YOUR OBJECTIVE:
Transcribe these records exactly, dropping every picture.

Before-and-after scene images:
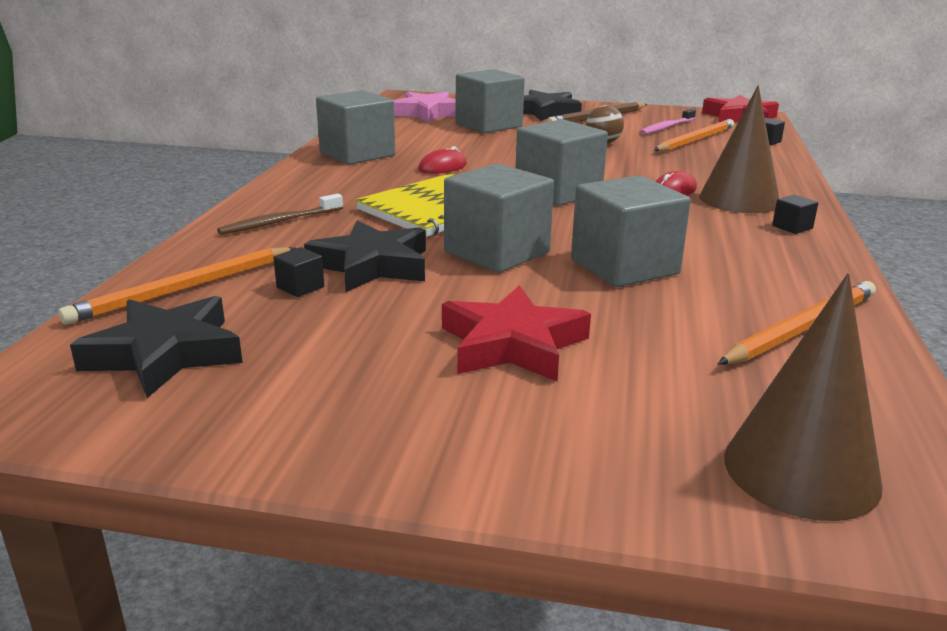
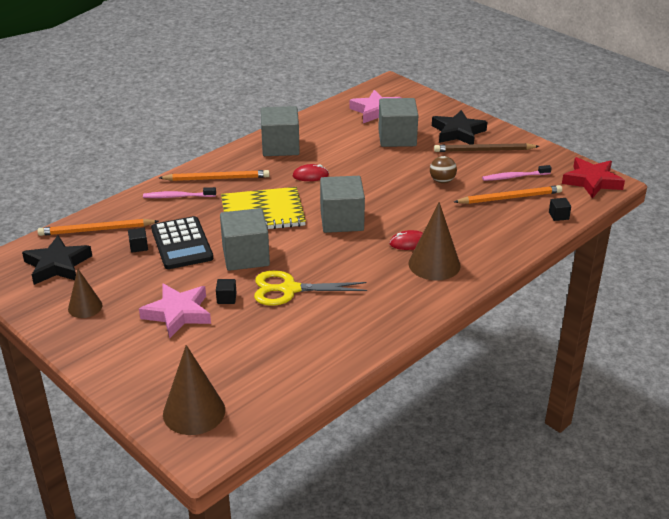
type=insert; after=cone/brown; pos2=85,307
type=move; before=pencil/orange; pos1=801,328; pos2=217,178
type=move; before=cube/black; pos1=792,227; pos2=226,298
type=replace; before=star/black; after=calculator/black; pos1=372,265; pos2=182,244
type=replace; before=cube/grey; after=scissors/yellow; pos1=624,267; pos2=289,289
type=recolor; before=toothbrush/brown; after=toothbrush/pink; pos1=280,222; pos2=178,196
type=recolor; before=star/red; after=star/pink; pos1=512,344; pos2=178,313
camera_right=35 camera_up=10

TASK ANSWER:
type=insert; after=cone/brown; pos2=85,307
type=move; before=pencil/orange; pos1=801,328; pos2=217,178
type=move; before=cube/black; pos1=792,227; pos2=226,298
type=replace; before=star/black; after=calculator/black; pos1=372,265; pos2=182,244
type=replace; before=cube/grey; after=scissors/yellow; pos1=624,267; pos2=289,289
type=recolor; before=toothbrush/brown; after=toothbrush/pink; pos1=280,222; pos2=178,196
type=recolor; before=star/red; after=star/pink; pos1=512,344; pos2=178,313
camera_right=35 camera_up=10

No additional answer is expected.